■ Task objective
Produce an exact transcription of the listing below, omitting the pictures.

■ Exercise data
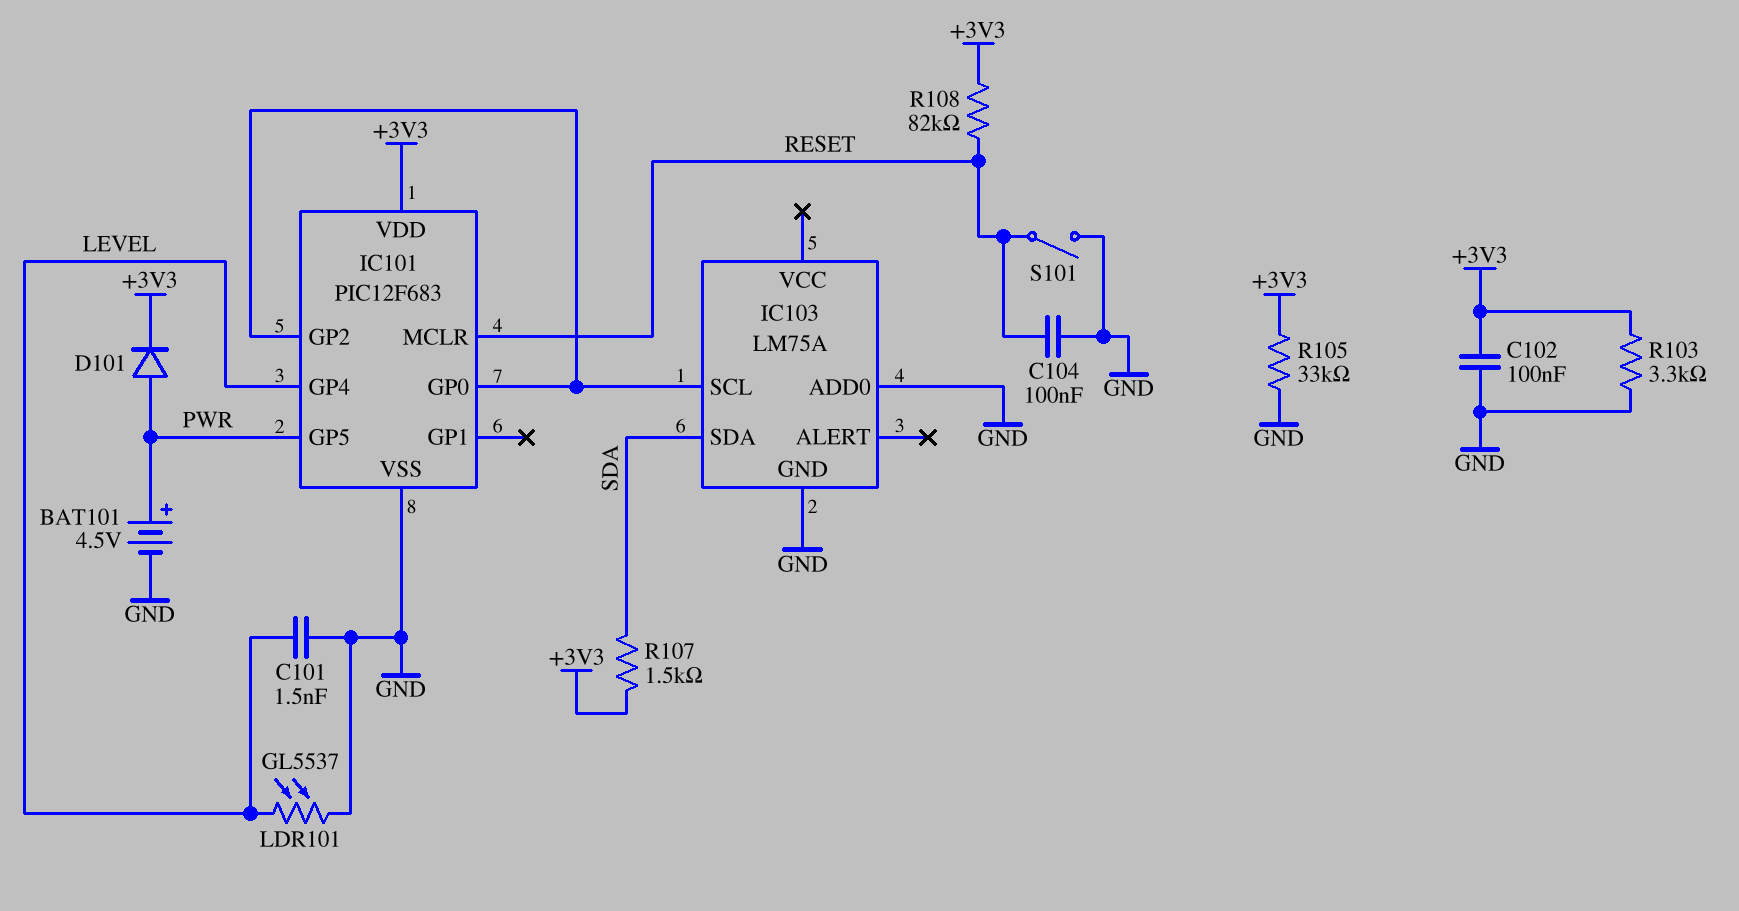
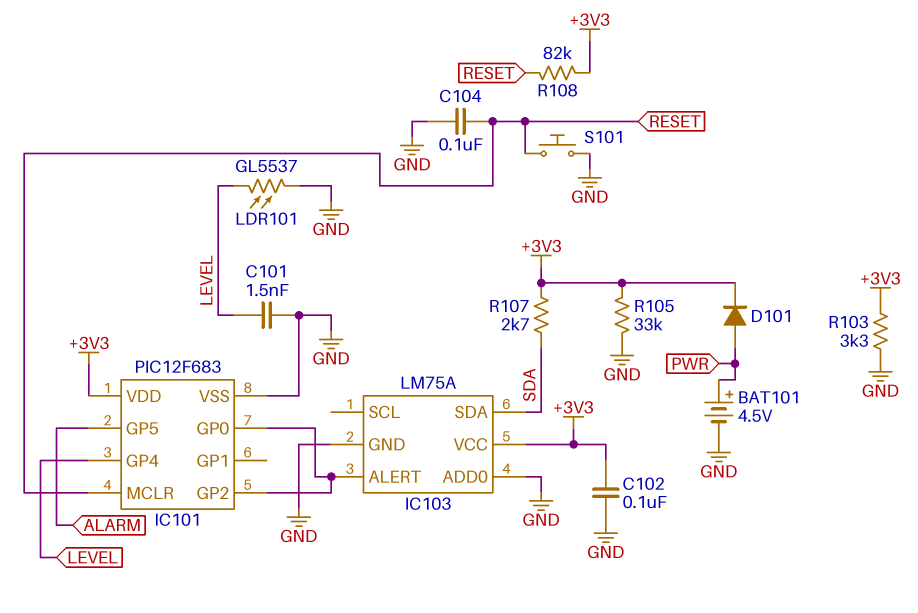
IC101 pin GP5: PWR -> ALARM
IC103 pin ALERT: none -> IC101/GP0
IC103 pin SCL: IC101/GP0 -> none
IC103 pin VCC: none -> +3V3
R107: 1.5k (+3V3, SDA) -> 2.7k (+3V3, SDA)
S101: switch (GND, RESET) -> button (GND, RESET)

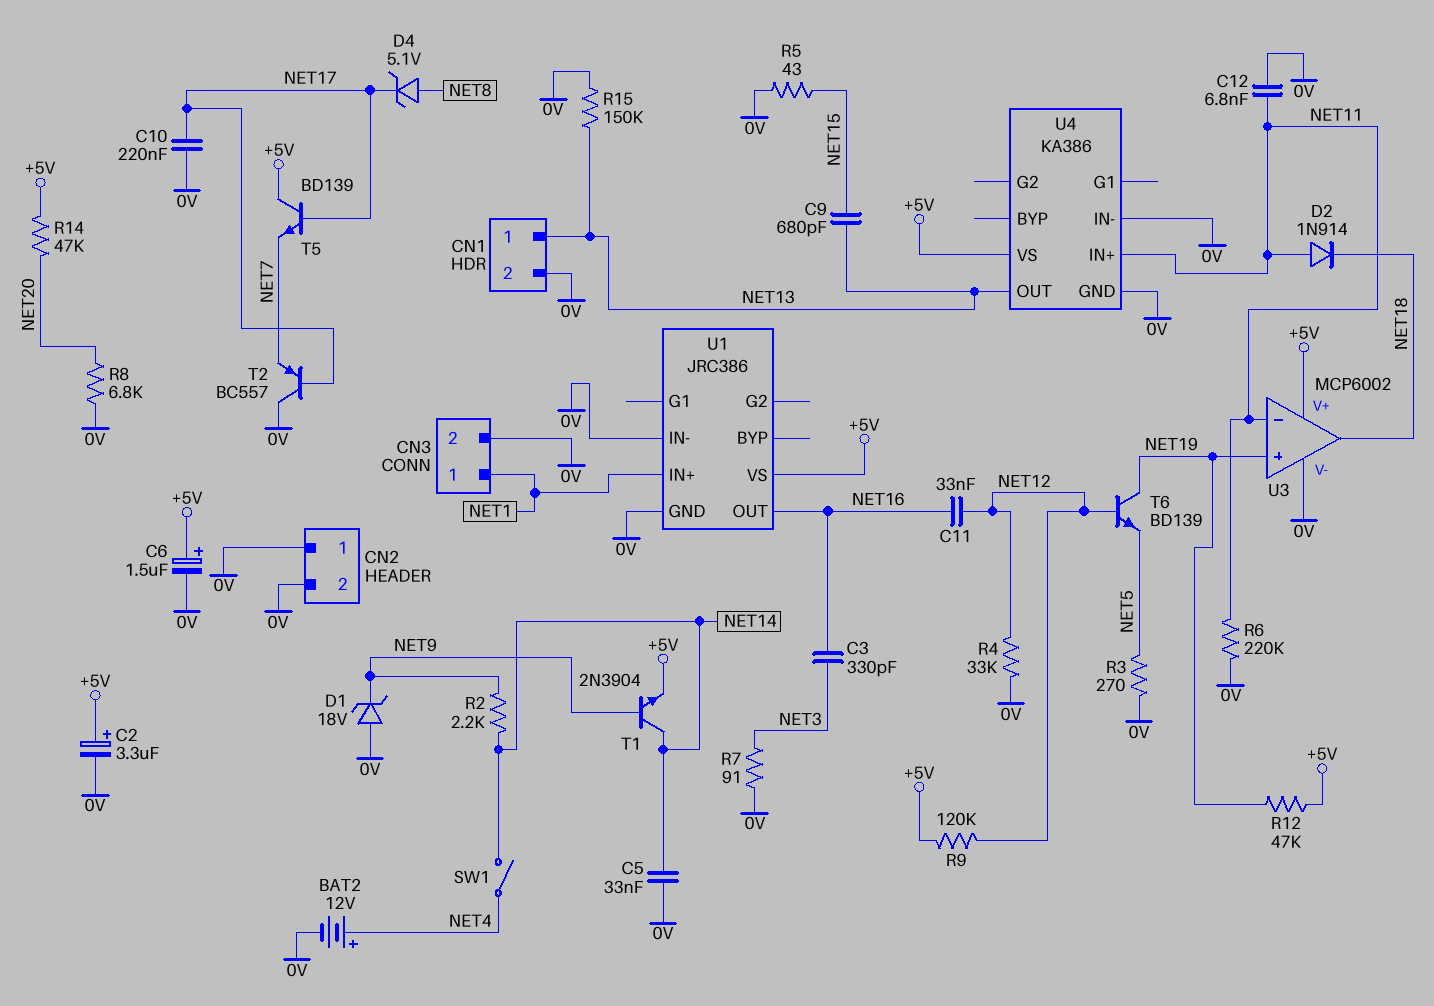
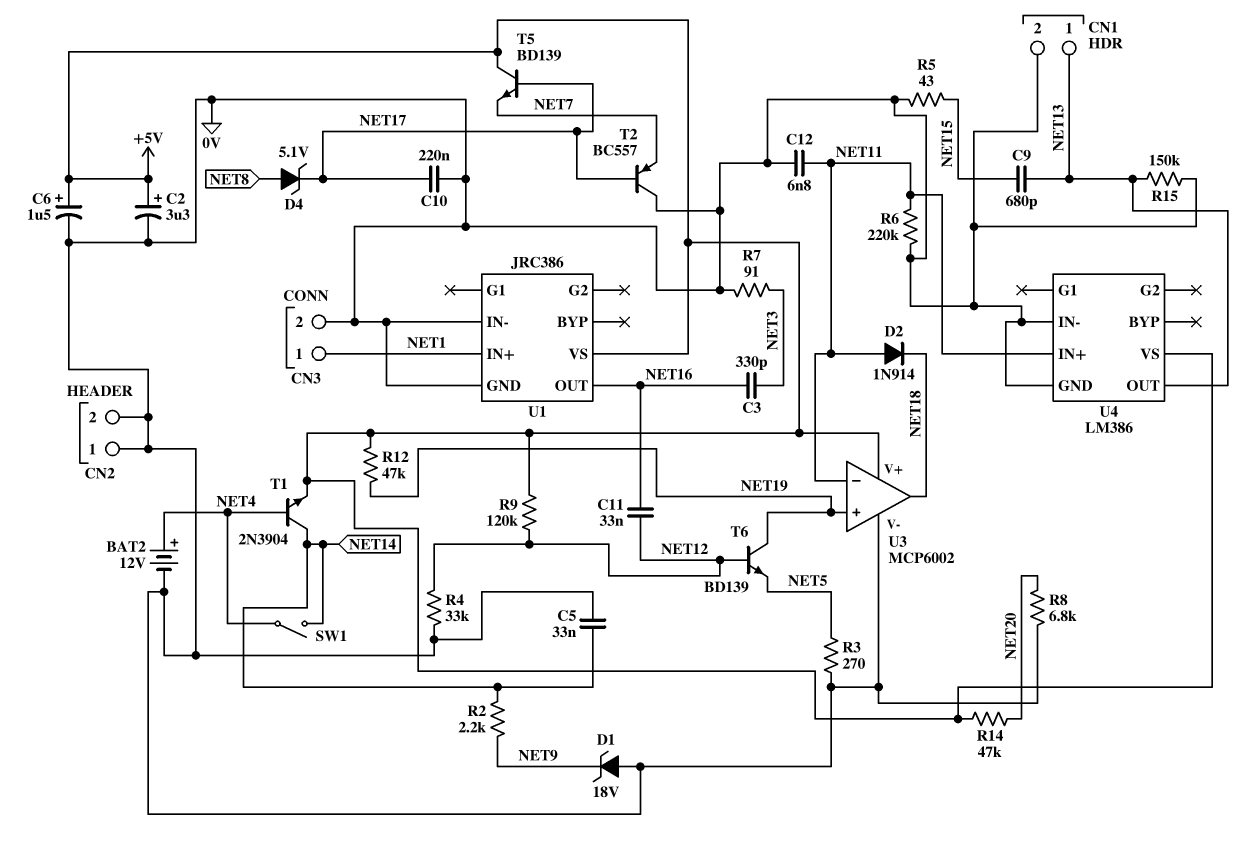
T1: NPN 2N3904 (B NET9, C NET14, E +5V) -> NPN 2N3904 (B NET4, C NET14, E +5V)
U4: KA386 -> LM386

■ Result
IC101 pin GP5: PWR -> ALARM
IC103 pin ALERT: none -> IC101/GP0
IC103 pin SCL: IC101/GP0 -> none
IC103 pin VCC: none -> +3V3
R107: 1.5k (+3V3, SDA) -> 2.7k (+3V3, SDA)
S101: switch (GND, RESET) -> button (GND, RESET)

T1: NPN 2N3904 (B NET9, C NET14, E +5V) -> NPN 2N3904 (B NET4, C NET14, E +5V)
U4: KA386 -> LM386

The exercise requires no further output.